=== Begin Enclosure ===
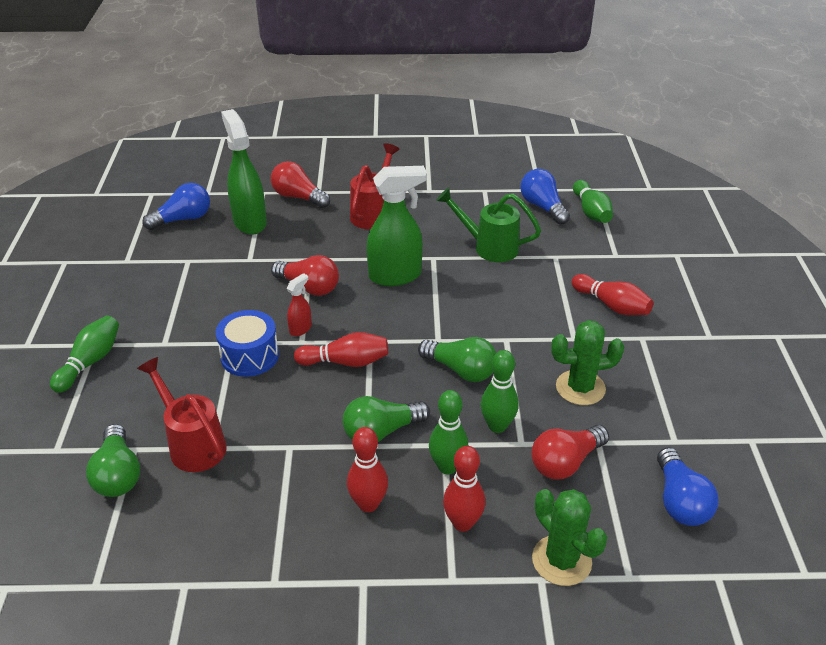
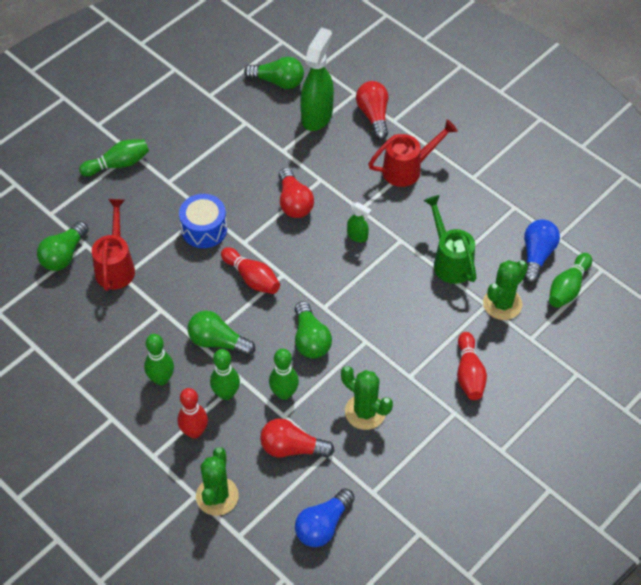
camera: 45 degrees right, 15 degrees up
(183, 219) = (278, 82): blue light bulb -> green light bulb
(301, 329) = (253, 232): red spray bottle -> none
(368, 504) = (161, 379): red bowling pin -> green bowling pin
(396, 276) = (357, 236): green spray bottle -> green spray bottle, size x0.47
(565, 248) = (502, 304): none -> green cactus

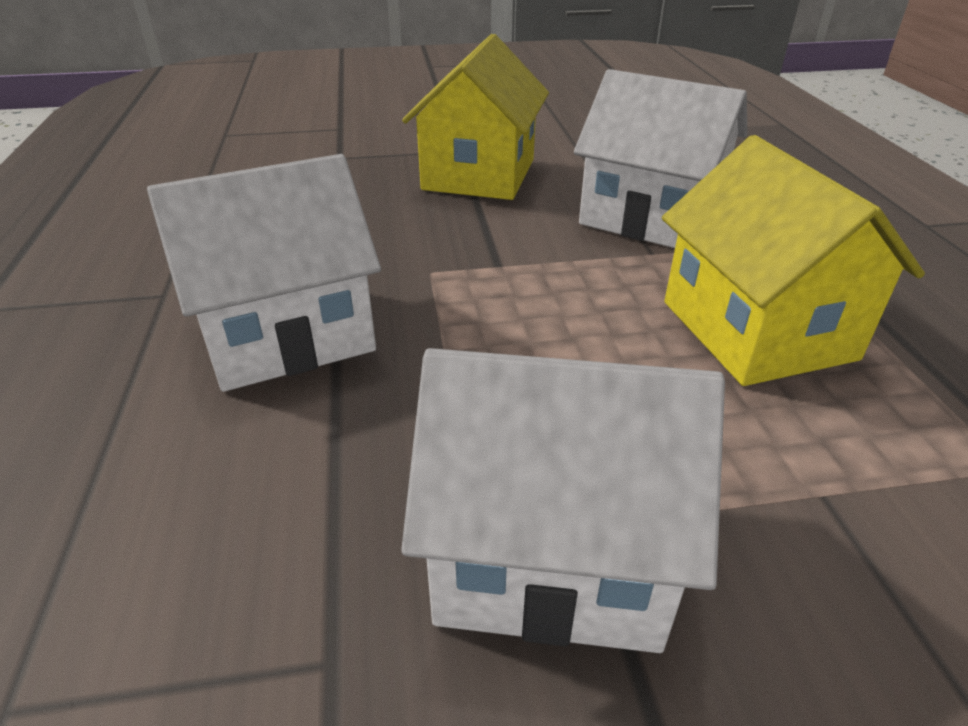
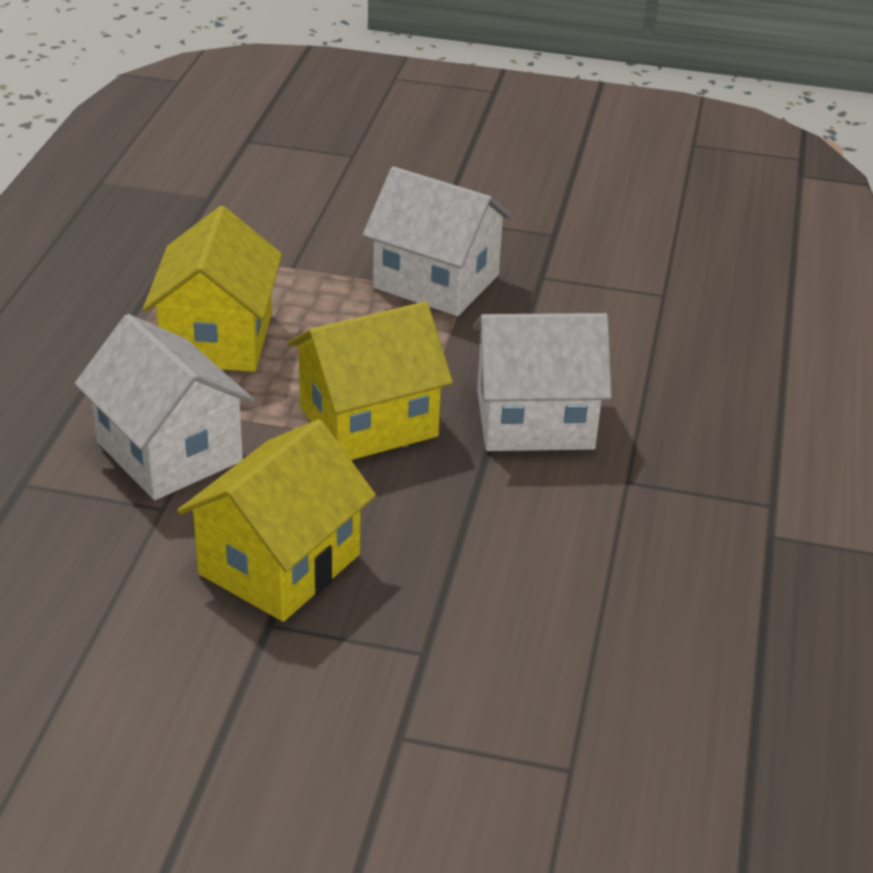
camera: 160 degrees left, 0 degrees up
(488, 283) = (368, 421): none -> yellow house

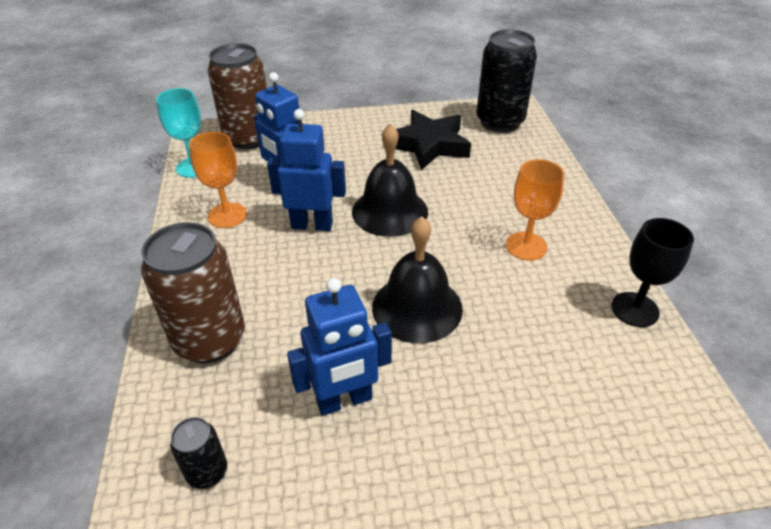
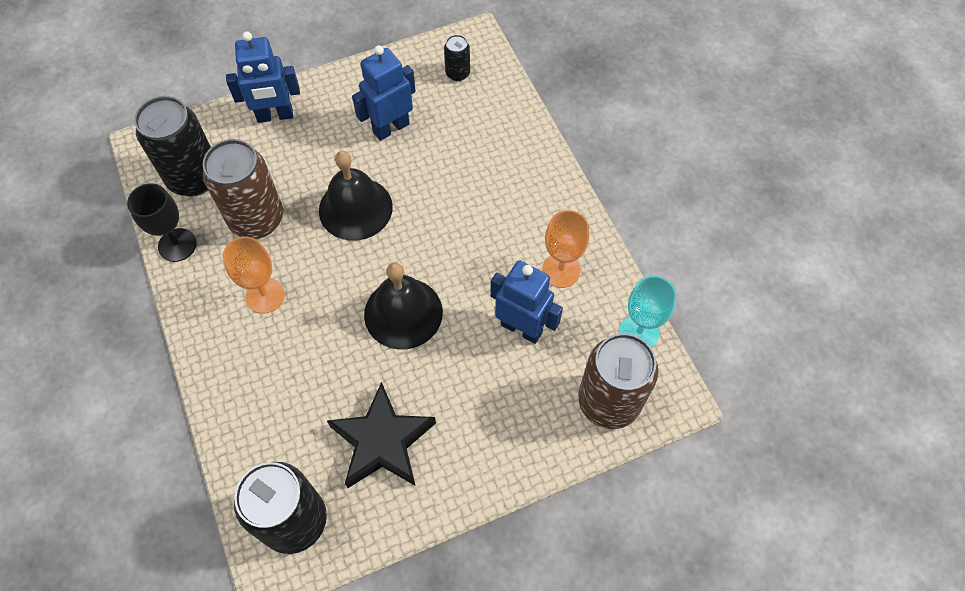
camera: 165 degrees right, 20 degrees up
(210, 340) = (503, 148): brown can -> brown can (257, 219)
(312, 225) = (473, 277): blue robot -> blue robot (275, 116)
(632, 387) = (194, 178): none -> black can

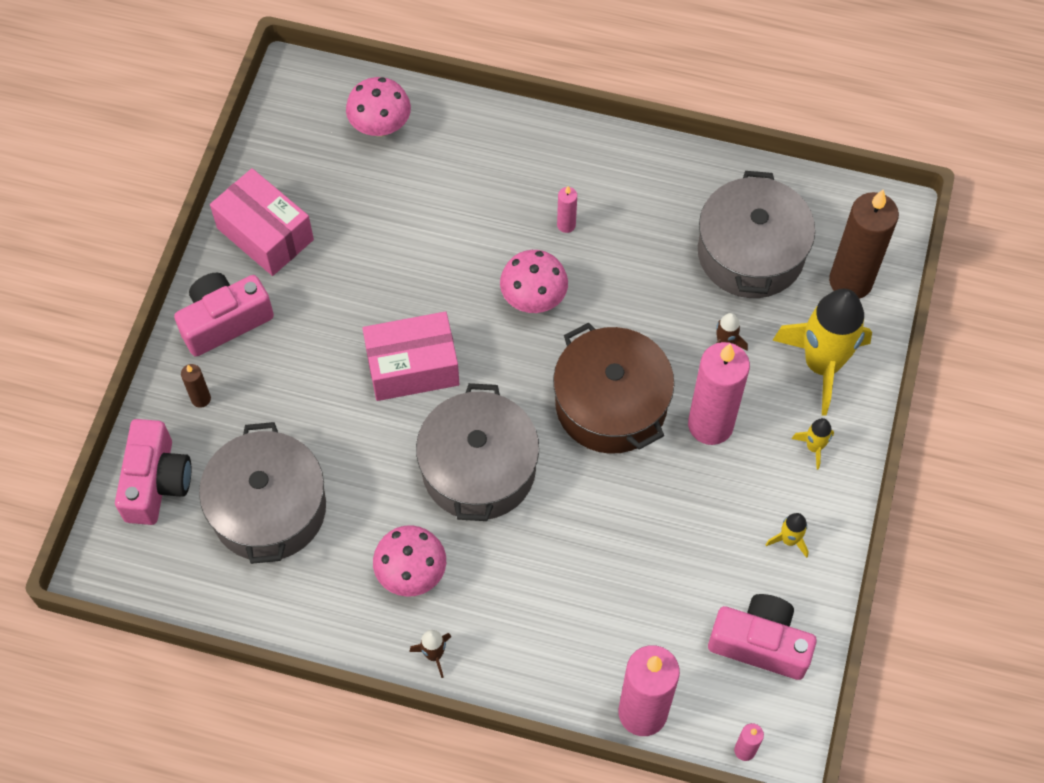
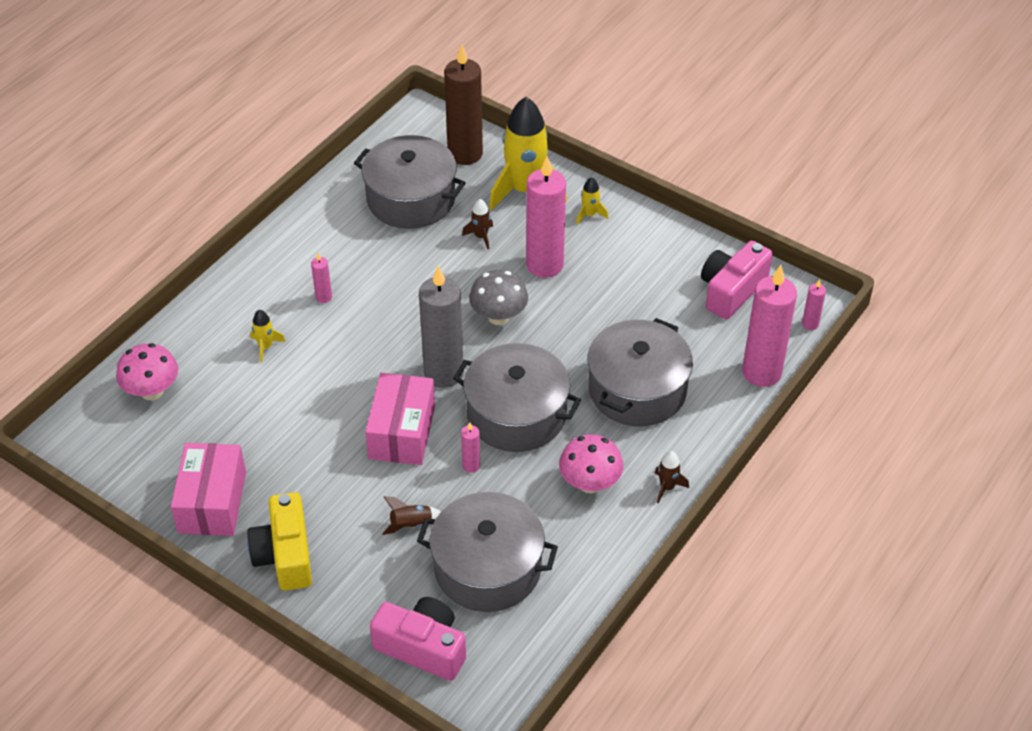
camera: 70 degrees left, 15 degrees down
(201, 399) = (355, 592): brown candle -> none
(225, 321) = (285, 555): pink camera -> yellow camera
(265, 234) = (212, 502): pink box -> pink box turned 60 degrees counterclockwise
(298, 418) = (411, 524): none -> brown rocket
(393, 448) = (471, 465): none -> pink candle
(507, 378) = (443, 373): none -> grey candle
(533, 298) = (380, 336): pink mushroom -> none
(562, 582) = (637, 389): none -> grey pot
(611, 404) = (498, 316): brown pot -> grey mushroom
(789, 540) = (657, 250): yellow rocket -> yellow rocket (265, 347)

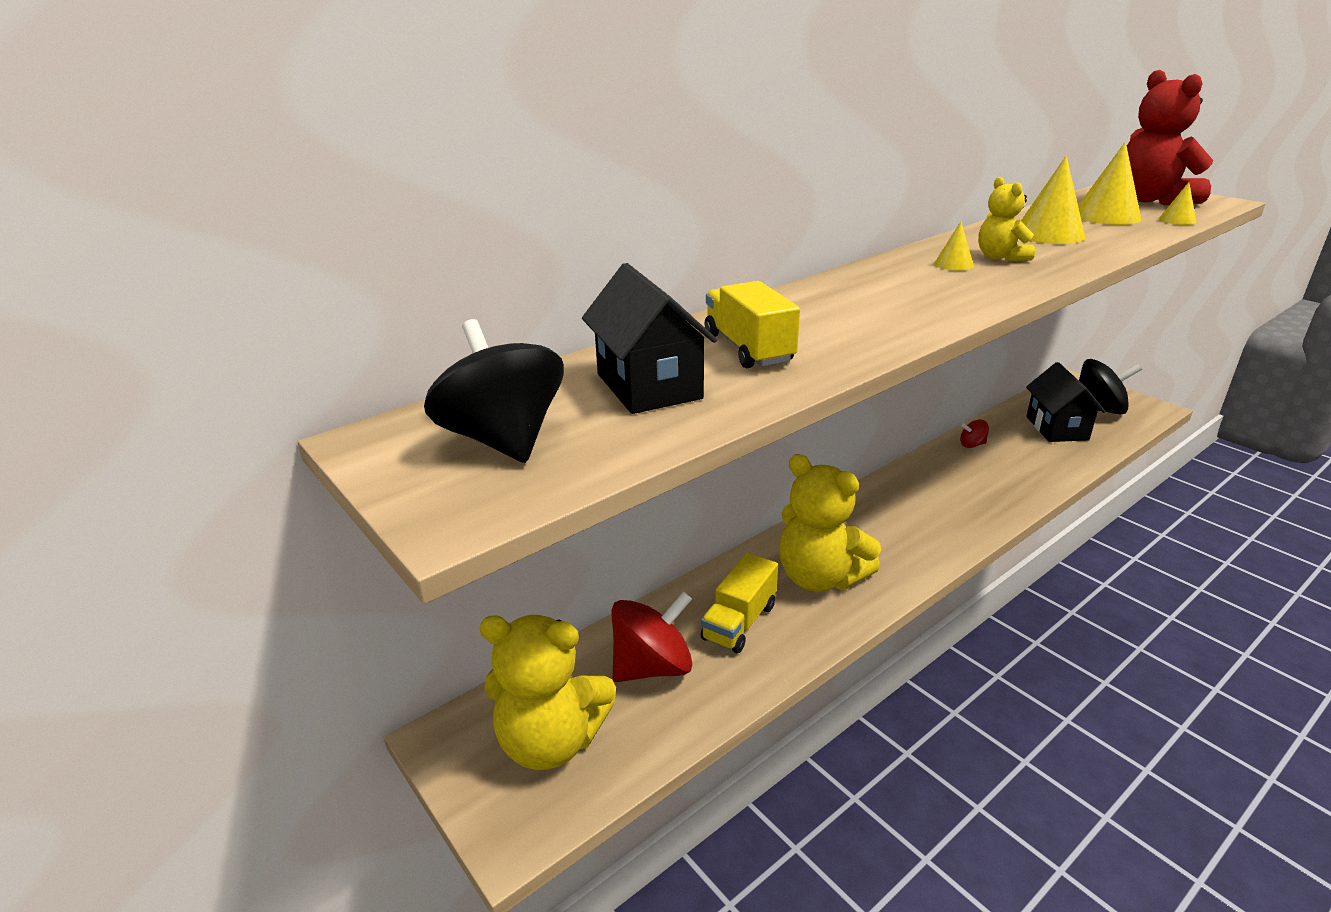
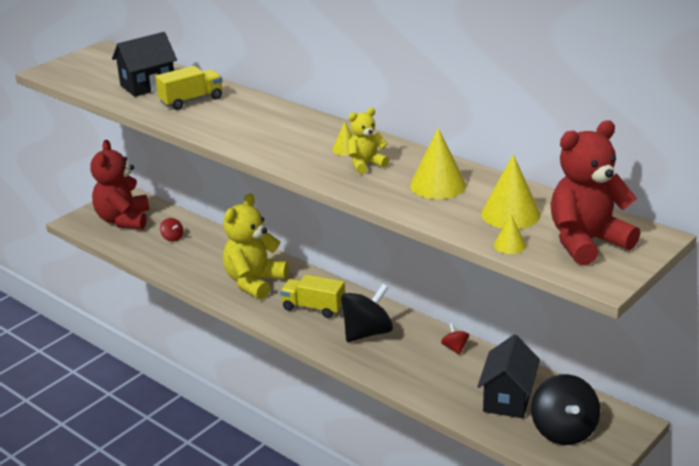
camera: 80 degrees right, 0 degrees up
(503, 440) = (100, 68): black spinning top -> black spinning top (367, 333)
(551, 741) = (123, 220): yellow teddy bear -> red teddy bear
(652, 667) = (172, 238): red spinning top -> red spinning top, size x0.47
(739, 622) = (209, 259): yellow truck -> yellow truck (313, 308)
(1057, 428) = (508, 399): black house -> black house turned 60 degrees counterclockwise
=== End Enclosure ===
* [Prompt]: From the listing above, repeat exactly the lines starting at the line that includes "(551, 741) = (123, 220): yellow" and ending at the line that includes "(739, 622) = (209, 259): yellow", with nothing outside that span.

* [Written response]:
(551, 741) = (123, 220): yellow teddy bear -> red teddy bear
(652, 667) = (172, 238): red spinning top -> red spinning top, size x0.47
(739, 622) = (209, 259): yellow truck -> yellow truck (313, 308)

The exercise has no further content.